[[ Stored data, beginning ]]

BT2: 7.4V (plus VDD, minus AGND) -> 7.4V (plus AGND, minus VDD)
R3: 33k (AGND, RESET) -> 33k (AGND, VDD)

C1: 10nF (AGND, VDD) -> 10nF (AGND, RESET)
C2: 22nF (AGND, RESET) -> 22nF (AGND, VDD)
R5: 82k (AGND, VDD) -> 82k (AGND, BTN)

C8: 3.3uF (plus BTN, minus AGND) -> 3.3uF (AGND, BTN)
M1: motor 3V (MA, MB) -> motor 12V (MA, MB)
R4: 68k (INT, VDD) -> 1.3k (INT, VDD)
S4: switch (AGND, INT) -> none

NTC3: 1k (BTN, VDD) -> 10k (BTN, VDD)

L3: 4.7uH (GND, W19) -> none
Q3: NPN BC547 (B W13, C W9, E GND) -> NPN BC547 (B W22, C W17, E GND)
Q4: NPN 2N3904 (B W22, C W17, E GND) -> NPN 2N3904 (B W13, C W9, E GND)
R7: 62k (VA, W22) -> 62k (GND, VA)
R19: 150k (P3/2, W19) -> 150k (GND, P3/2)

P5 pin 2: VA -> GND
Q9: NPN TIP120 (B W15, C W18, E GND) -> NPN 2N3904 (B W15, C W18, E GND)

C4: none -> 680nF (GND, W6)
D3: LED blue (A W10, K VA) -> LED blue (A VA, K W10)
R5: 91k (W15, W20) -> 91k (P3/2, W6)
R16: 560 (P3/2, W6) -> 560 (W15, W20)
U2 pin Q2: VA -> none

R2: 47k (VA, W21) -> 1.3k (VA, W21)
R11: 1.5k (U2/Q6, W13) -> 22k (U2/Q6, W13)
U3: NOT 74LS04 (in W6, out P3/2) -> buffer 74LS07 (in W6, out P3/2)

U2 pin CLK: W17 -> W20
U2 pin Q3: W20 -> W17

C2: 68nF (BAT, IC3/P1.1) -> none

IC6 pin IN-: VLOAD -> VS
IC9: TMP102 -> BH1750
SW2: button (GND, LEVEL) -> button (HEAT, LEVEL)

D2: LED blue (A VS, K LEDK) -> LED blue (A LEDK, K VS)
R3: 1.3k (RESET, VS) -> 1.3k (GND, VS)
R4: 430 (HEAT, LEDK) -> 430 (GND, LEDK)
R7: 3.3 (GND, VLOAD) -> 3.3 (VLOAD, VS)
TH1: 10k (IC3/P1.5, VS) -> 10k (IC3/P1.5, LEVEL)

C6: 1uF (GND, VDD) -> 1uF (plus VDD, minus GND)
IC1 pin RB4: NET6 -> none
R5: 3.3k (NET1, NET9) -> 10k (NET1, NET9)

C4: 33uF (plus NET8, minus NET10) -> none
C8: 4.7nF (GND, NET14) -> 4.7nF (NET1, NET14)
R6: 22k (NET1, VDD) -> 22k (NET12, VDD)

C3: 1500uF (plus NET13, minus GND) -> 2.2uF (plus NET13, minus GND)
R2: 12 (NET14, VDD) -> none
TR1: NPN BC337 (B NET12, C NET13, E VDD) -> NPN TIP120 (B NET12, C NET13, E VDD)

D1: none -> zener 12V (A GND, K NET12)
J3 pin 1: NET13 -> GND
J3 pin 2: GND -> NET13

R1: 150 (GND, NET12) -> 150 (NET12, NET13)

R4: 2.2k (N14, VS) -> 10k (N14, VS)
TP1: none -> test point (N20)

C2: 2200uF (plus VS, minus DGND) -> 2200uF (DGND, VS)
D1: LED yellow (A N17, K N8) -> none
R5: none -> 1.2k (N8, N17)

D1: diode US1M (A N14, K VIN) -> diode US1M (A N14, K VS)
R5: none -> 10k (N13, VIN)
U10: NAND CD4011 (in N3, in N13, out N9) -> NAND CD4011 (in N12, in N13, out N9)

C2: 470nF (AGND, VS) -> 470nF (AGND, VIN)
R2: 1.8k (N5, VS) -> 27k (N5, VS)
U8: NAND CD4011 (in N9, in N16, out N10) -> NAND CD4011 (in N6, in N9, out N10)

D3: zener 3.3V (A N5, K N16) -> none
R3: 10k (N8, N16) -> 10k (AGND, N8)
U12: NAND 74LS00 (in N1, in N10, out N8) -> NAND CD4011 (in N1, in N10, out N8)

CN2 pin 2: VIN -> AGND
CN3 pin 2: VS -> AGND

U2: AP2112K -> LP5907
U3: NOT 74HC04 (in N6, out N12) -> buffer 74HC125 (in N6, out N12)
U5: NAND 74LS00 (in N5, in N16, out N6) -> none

[[ Stored data, end ]]

[Exercise requirements] Once the line with "C6: 1uF (GND, VDD)" is found in the records above, print exactly that line and every line after it through the line with "J3 pin 1: NET13 -> GND".

[Output of the exercise]
C6: 1uF (GND, VDD) -> 1uF (plus VDD, minus GND)
IC1 pin RB4: NET6 -> none
R5: 3.3k (NET1, NET9) -> 10k (NET1, NET9)

C4: 33uF (plus NET8, minus NET10) -> none
C8: 4.7nF (GND, NET14) -> 4.7nF (NET1, NET14)
R6: 22k (NET1, VDD) -> 22k (NET12, VDD)

C3: 1500uF (plus NET13, minus GND) -> 2.2uF (plus NET13, minus GND)
R2: 12 (NET14, VDD) -> none
TR1: NPN BC337 (B NET12, C NET13, E VDD) -> NPN TIP120 (B NET12, C NET13, E VDD)

D1: none -> zener 12V (A GND, K NET12)
J3 pin 1: NET13 -> GND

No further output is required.